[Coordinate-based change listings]

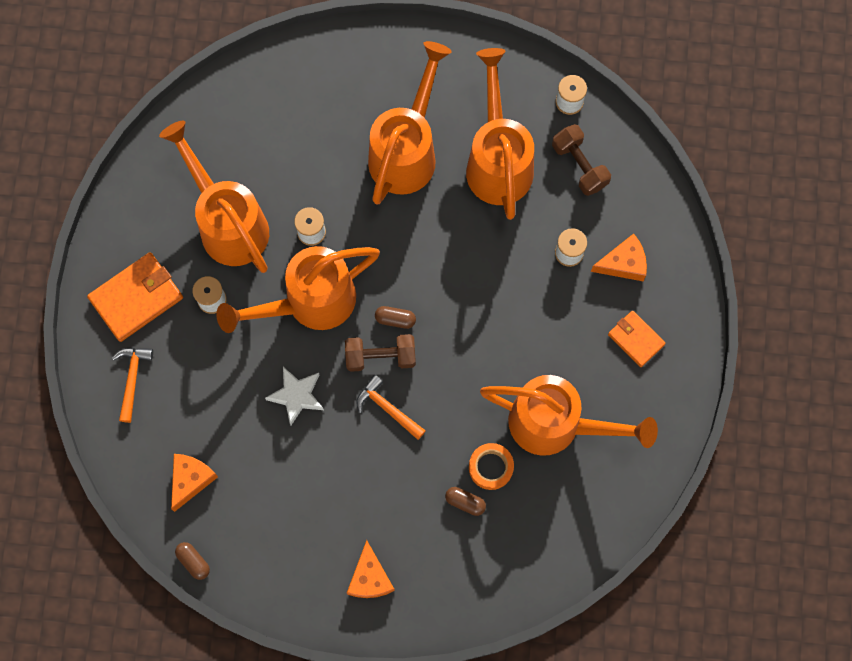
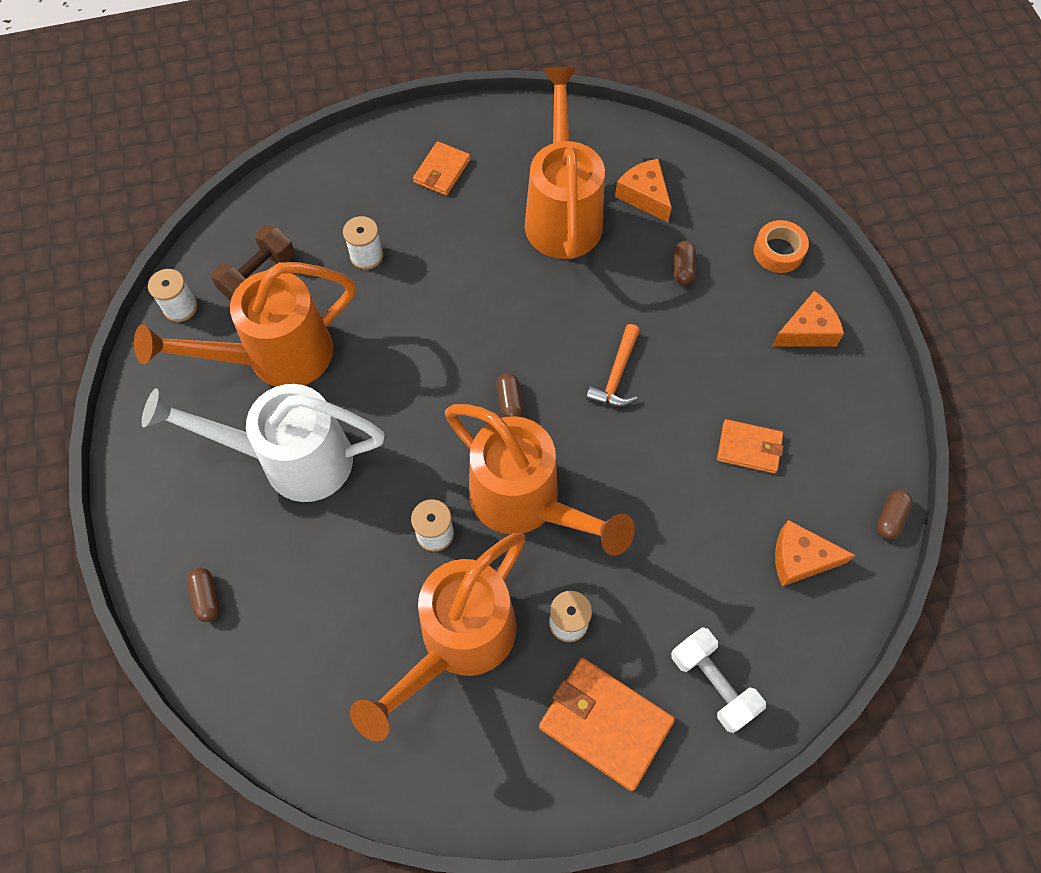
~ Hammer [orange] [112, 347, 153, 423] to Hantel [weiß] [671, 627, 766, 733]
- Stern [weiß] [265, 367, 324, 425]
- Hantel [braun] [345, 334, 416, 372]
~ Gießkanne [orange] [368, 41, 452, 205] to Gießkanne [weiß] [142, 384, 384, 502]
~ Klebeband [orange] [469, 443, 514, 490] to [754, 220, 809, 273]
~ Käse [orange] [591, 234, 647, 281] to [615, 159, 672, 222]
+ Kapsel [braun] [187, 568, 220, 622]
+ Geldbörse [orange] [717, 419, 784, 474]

What you have to do » Please set down each line of the data above exactly as written, without the pictures.

Reply to the task »
~ Hammer [orange] [112, 347, 153, 423] to Hantel [weiß] [671, 627, 766, 733]
- Stern [weiß] [265, 367, 324, 425]
- Hantel [braun] [345, 334, 416, 372]
~ Gießkanne [orange] [368, 41, 452, 205] to Gießkanne [weiß] [142, 384, 384, 502]
~ Klebeband [orange] [469, 443, 514, 490] to [754, 220, 809, 273]
~ Käse [orange] [591, 234, 647, 281] to [615, 159, 672, 222]
+ Kapsel [braun] [187, 568, 220, 622]
+ Geldbörse [orange] [717, 419, 784, 474]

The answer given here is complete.